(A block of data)
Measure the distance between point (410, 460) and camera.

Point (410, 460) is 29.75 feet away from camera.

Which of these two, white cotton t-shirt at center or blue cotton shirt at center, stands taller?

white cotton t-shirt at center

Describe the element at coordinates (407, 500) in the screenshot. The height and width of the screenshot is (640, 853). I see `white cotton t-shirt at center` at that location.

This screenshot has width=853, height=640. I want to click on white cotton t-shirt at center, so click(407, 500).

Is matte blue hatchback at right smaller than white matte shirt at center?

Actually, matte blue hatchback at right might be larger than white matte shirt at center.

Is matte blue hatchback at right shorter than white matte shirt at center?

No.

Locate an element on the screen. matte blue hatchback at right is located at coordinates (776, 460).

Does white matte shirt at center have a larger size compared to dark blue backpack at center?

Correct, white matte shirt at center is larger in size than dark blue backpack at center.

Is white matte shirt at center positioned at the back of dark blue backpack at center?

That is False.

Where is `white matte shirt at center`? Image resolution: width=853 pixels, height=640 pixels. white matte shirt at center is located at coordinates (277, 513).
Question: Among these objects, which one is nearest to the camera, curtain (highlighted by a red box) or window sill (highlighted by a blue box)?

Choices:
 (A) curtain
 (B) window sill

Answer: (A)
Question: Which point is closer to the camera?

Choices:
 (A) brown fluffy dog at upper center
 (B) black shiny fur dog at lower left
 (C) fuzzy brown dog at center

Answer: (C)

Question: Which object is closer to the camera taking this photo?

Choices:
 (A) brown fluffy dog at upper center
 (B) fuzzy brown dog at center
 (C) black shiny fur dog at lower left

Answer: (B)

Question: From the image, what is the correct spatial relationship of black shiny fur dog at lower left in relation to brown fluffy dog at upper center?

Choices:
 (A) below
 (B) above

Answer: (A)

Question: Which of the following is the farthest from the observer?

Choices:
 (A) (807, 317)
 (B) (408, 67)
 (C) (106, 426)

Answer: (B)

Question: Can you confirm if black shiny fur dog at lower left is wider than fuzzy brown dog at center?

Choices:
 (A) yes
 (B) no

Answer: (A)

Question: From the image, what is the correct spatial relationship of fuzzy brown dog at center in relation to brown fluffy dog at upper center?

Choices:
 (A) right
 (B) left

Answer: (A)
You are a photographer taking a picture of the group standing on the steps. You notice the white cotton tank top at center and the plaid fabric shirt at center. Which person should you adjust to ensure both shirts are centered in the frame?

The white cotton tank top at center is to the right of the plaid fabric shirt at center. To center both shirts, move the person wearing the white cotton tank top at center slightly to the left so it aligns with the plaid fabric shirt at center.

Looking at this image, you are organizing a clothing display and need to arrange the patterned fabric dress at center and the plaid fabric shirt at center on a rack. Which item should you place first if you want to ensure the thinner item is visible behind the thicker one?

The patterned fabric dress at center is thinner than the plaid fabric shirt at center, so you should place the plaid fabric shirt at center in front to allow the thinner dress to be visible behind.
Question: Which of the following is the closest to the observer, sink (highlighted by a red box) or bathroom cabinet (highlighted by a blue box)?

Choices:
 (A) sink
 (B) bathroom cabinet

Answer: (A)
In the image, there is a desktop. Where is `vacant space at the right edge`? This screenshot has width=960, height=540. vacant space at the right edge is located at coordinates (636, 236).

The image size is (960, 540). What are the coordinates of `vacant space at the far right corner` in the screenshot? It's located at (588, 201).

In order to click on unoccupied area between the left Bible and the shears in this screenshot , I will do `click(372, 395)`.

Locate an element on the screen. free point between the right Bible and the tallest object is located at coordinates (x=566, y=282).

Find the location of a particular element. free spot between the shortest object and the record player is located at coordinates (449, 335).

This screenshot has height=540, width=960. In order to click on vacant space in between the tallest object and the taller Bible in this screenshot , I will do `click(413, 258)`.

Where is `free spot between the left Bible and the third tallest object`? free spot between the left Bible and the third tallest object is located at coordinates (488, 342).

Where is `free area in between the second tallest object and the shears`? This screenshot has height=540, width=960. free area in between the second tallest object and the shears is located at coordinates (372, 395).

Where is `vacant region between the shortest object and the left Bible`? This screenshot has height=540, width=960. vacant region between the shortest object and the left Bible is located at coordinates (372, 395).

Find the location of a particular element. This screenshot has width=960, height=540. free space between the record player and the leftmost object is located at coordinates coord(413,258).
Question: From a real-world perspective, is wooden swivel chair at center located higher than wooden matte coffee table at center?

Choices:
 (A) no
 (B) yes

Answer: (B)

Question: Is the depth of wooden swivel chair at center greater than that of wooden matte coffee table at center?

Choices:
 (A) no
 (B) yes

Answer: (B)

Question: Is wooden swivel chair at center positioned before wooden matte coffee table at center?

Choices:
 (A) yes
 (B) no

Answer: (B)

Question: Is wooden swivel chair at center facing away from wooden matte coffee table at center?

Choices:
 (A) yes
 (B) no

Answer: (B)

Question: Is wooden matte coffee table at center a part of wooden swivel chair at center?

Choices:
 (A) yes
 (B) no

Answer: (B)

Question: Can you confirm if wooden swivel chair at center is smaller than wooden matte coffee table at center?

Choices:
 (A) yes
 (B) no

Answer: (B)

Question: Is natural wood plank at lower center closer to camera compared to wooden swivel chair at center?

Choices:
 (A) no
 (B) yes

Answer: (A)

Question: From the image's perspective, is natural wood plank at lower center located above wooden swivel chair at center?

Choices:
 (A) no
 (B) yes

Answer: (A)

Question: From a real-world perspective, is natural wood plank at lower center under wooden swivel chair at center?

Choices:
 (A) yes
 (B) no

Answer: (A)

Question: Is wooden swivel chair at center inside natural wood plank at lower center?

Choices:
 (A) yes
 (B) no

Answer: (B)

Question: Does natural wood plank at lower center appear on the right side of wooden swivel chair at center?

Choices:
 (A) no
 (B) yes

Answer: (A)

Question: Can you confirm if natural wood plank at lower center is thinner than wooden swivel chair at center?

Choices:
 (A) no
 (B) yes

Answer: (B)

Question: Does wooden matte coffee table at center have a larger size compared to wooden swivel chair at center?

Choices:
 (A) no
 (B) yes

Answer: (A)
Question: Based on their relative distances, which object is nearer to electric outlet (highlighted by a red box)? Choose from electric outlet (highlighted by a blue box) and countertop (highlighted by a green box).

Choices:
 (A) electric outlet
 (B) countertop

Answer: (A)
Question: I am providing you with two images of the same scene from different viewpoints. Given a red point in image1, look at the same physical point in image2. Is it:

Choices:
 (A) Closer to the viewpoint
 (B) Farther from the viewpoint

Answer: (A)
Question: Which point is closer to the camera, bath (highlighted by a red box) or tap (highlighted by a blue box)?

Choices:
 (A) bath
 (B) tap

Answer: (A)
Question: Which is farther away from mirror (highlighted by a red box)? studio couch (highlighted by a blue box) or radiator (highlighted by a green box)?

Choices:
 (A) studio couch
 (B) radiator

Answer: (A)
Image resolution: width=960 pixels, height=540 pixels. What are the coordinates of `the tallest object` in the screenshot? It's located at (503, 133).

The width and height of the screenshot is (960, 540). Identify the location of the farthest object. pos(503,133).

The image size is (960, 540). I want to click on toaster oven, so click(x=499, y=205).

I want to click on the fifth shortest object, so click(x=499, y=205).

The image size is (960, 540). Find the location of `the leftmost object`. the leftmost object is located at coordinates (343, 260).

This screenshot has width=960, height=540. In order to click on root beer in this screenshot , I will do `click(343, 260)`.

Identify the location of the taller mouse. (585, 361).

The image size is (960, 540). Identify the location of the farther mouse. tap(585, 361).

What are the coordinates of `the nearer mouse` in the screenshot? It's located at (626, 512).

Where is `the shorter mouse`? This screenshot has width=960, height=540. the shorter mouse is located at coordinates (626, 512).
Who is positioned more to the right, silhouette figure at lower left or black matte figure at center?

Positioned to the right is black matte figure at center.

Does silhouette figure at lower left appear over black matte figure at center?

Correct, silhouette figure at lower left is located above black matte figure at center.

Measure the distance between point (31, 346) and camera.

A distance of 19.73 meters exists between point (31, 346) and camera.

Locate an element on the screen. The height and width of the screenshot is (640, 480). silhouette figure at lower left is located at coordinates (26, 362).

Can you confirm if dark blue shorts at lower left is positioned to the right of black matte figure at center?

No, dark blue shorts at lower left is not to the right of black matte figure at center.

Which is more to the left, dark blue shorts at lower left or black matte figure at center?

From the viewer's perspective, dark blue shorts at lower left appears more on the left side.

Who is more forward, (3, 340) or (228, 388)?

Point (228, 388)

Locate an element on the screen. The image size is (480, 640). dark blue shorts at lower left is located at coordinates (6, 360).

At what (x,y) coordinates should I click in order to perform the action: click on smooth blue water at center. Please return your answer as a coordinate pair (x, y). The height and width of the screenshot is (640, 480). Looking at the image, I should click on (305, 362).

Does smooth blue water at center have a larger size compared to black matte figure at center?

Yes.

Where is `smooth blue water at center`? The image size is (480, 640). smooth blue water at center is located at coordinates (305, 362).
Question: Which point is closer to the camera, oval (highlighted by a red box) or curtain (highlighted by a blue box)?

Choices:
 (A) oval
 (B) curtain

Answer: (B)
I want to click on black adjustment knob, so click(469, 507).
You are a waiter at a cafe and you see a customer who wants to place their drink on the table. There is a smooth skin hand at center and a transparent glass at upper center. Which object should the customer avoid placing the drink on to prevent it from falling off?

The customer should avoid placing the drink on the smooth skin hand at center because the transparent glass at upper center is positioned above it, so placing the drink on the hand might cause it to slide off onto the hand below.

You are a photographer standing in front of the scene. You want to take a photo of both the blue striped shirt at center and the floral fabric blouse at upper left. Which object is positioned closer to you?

* **SET EXERCISE**: Return each line of the entries above that contains the word "placing", treating uppercase and lowercase as different.

* **RESULT**:
You are a waiter at a cafe and you see a customer who wants to place their drink on the table. There is a smooth skin hand at center and a transparent glass at upper center. Which object should the customer avoid placing the drink on to prevent it from falling off?
The customer should avoid placing the drink on the smooth skin hand at center because the transparent glass at upper center is positioned above it, so placing the drink on the hand might cause it to slide off onto the hand below.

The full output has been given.